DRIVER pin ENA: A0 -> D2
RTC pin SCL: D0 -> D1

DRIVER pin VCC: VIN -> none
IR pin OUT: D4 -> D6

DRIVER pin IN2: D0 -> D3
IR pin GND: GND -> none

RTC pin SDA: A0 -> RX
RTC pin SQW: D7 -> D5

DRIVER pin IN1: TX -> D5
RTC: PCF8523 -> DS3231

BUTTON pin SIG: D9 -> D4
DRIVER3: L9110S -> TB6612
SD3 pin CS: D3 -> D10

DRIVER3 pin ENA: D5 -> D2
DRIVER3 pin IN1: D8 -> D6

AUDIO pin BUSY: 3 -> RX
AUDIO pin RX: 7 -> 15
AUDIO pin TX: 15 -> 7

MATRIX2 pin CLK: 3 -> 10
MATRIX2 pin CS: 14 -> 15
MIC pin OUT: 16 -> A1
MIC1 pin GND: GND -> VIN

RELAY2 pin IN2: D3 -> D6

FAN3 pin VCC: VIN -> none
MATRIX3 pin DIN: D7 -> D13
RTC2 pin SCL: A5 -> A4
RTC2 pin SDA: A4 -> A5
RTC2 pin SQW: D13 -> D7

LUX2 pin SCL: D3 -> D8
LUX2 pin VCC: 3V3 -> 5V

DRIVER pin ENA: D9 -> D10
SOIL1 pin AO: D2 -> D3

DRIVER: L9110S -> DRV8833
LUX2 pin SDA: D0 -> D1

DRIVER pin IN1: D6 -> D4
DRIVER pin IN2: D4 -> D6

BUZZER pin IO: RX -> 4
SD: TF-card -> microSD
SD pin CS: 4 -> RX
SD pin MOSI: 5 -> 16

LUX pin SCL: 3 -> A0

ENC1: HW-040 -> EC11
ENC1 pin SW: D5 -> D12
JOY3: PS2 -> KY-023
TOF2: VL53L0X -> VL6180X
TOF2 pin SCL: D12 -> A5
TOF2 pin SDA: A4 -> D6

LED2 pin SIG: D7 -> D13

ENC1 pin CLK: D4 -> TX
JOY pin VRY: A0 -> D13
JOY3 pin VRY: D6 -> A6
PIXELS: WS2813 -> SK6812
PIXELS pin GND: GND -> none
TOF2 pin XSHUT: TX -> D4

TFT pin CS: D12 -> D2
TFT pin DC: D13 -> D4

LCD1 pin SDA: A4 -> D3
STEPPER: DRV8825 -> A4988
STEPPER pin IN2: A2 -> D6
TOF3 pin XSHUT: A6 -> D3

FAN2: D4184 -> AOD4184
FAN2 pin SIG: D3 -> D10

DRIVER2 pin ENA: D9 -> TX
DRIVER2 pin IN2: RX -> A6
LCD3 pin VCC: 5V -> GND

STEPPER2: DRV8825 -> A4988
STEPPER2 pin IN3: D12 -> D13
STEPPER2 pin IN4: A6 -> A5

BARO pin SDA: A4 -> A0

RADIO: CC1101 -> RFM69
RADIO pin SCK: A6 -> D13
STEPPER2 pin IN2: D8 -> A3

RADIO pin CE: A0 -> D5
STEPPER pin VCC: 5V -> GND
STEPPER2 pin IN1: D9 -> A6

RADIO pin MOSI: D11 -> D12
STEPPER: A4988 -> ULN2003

EXERCISE INSTRUCTIONS:
Would you reproduce all of the data exactly, without a single alteration?

TASK RESPONSE:
DRIVER pin ENA: A0 -> D2
RTC pin SCL: D0 -> D1

DRIVER pin VCC: VIN -> none
IR pin OUT: D4 -> D6

DRIVER pin IN2: D0 -> D3
IR pin GND: GND -> none

RTC pin SDA: A0 -> RX
RTC pin SQW: D7 -> D5

DRIVER pin IN1: TX -> D5
RTC: PCF8523 -> DS3231

BUTTON pin SIG: D9 -> D4
DRIVER3: L9110S -> TB6612
SD3 pin CS: D3 -> D10

DRIVER3 pin ENA: D5 -> D2
DRIVER3 pin IN1: D8 -> D6

AUDIO pin BUSY: 3 -> RX
AUDIO pin RX: 7 -> 15
AUDIO pin TX: 15 -> 7

MATRIX2 pin CLK: 3 -> 10
MATRIX2 pin CS: 14 -> 15
MIC pin OUT: 16 -> A1
MIC1 pin GND: GND -> VIN

RELAY2 pin IN2: D3 -> D6

FAN3 pin VCC: VIN -> none
MATRIX3 pin DIN: D7 -> D13
RTC2 pin SCL: A5 -> A4
RTC2 pin SDA: A4 -> A5
RTC2 pin SQW: D13 -> D7

LUX2 pin SCL: D3 -> D8
LUX2 pin VCC: 3V3 -> 5V

DRIVER pin ENA: D9 -> D10
SOIL1 pin AO: D2 -> D3

DRIVER: L9110S -> DRV8833
LUX2 pin SDA: D0 -> D1

DRIVER pin IN1: D6 -> D4
DRIVER pin IN2: D4 -> D6

BUZZER pin IO: RX -> 4
SD: TF-card -> microSD
SD pin CS: 4 -> RX
SD pin MOSI: 5 -> 16

LUX pin SCL: 3 -> A0

ENC1: HW-040 -> EC11
ENC1 pin SW: D5 -> D12
JOY3: PS2 -> KY-023
TOF2: VL53L0X -> VL6180X
TOF2 pin SCL: D12 -> A5
TOF2 pin SDA: A4 -> D6

LED2 pin SIG: D7 -> D13

ENC1 pin CLK: D4 -> TX
JOY pin VRY: A0 -> D13
JOY3 pin VRY: D6 -> A6
PIXELS: WS2813 -> SK6812
PIXELS pin GND: GND -> none
TOF2 pin XSHUT: TX -> D4

TFT pin CS: D12 -> D2
TFT pin DC: D13 -> D4

LCD1 pin SDA: A4 -> D3
STEPPER: DRV8825 -> A4988
STEPPER pin IN2: A2 -> D6
TOF3 pin XSHUT: A6 -> D3

FAN2: D4184 -> AOD4184
FAN2 pin SIG: D3 -> D10

DRIVER2 pin ENA: D9 -> TX
DRIVER2 pin IN2: RX -> A6
LCD3 pin VCC: 5V -> GND

STEPPER2: DRV8825 -> A4988
STEPPER2 pin IN3: D12 -> D13
STEPPER2 pin IN4: A6 -> A5

BARO pin SDA: A4 -> A0

RADIO: CC1101 -> RFM69
RADIO pin SCK: A6 -> D13
STEPPER2 pin IN2: D8 -> A3

RADIO pin CE: A0 -> D5
STEPPER pin VCC: 5V -> GND
STEPPER2 pin IN1: D9 -> A6

RADIO pin MOSI: D11 -> D12
STEPPER: A4988 -> ULN2003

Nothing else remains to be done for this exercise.